_DATASET EXTRACT:_
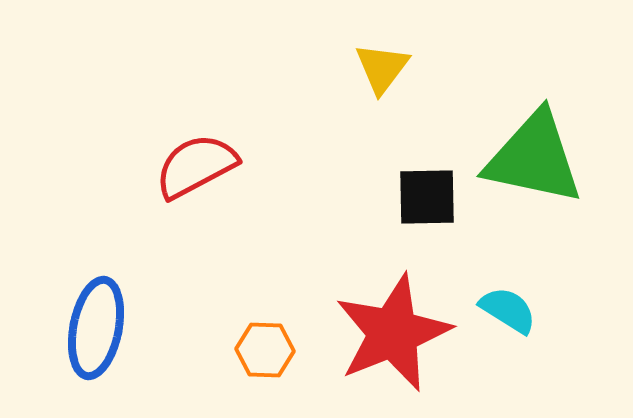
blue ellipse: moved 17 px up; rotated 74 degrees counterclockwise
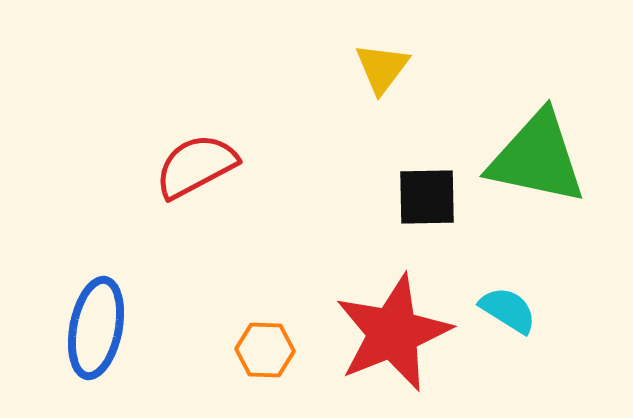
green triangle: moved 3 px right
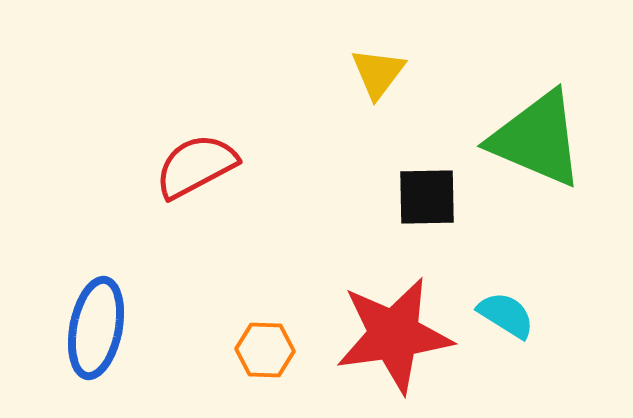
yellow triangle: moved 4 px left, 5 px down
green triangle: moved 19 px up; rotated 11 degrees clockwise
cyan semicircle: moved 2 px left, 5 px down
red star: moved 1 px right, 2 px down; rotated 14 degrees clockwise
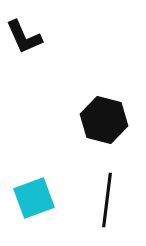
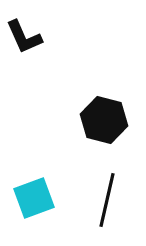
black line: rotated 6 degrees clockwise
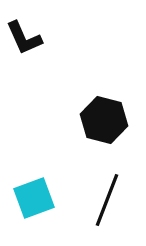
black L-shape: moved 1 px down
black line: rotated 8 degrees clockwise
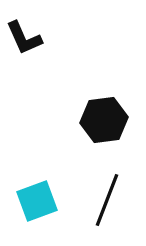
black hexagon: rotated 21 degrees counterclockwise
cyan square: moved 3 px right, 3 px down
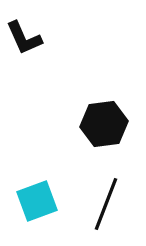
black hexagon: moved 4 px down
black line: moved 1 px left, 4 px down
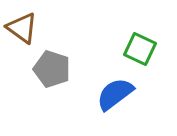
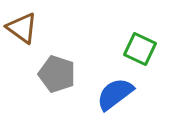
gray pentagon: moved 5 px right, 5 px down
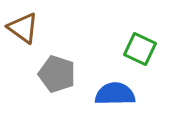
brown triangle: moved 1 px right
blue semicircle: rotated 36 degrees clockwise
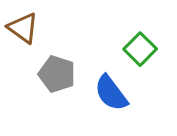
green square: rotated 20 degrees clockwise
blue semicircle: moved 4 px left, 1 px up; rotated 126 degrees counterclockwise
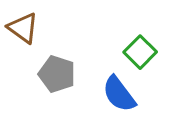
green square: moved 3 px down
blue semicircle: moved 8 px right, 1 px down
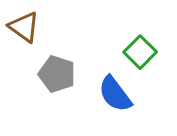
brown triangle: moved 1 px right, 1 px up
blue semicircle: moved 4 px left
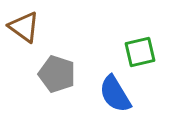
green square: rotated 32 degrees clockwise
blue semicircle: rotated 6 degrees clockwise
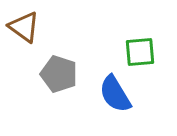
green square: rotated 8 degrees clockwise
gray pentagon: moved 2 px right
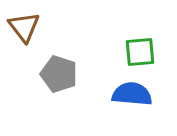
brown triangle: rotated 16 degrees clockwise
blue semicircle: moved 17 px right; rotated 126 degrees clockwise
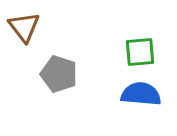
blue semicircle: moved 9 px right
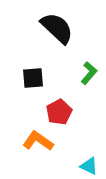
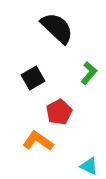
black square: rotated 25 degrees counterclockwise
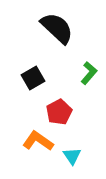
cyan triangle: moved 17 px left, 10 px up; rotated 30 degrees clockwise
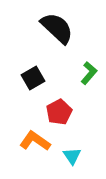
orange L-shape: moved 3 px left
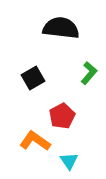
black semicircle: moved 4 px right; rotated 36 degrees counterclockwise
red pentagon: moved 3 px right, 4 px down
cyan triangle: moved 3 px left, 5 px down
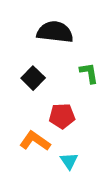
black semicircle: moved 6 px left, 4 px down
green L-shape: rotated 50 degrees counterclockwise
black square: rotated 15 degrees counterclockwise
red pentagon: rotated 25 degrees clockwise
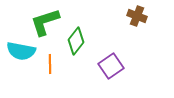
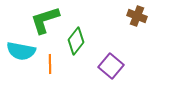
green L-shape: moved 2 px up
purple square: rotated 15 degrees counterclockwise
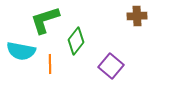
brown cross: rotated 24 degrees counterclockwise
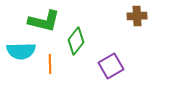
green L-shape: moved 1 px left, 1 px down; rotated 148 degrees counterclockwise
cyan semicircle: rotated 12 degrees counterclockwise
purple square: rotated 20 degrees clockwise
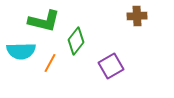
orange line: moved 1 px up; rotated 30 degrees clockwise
...
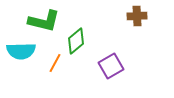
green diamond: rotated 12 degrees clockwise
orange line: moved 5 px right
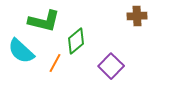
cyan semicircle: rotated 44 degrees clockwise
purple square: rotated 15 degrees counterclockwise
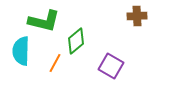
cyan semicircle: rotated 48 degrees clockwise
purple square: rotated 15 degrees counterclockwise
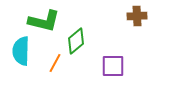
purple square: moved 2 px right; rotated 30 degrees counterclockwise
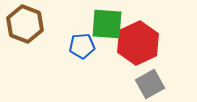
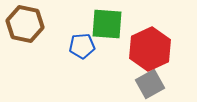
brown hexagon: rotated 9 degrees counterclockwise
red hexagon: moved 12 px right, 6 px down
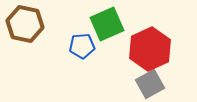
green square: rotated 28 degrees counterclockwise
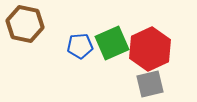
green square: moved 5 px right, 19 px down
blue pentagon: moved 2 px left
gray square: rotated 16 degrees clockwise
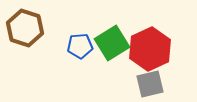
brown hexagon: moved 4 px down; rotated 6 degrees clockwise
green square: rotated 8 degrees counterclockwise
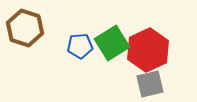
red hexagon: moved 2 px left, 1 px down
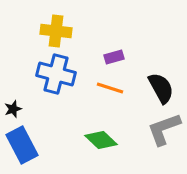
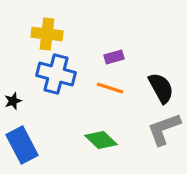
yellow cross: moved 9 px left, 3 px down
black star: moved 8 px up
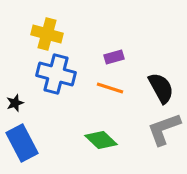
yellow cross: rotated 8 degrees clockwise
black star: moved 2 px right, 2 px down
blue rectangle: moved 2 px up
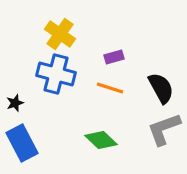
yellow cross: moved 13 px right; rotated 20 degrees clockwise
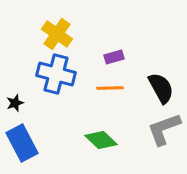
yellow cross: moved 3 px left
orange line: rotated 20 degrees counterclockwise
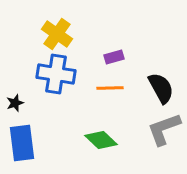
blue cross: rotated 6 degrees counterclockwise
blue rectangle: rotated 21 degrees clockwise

_TASK GOAL:_ Starting at the line containing "brown cross: rotated" and ending at the line containing "purple square: rotated 20 degrees clockwise", output each line of the records as one string in a JSON list, skipping blank lines and leaving the pictures out.

_TASK OUTPUT:_
[
  "brown cross: rotated 24 degrees counterclockwise",
  "green L-shape: moved 1 px left, 1 px down; rotated 148 degrees counterclockwise",
  "cyan semicircle: rotated 12 degrees counterclockwise",
  "purple square: rotated 20 degrees clockwise"
]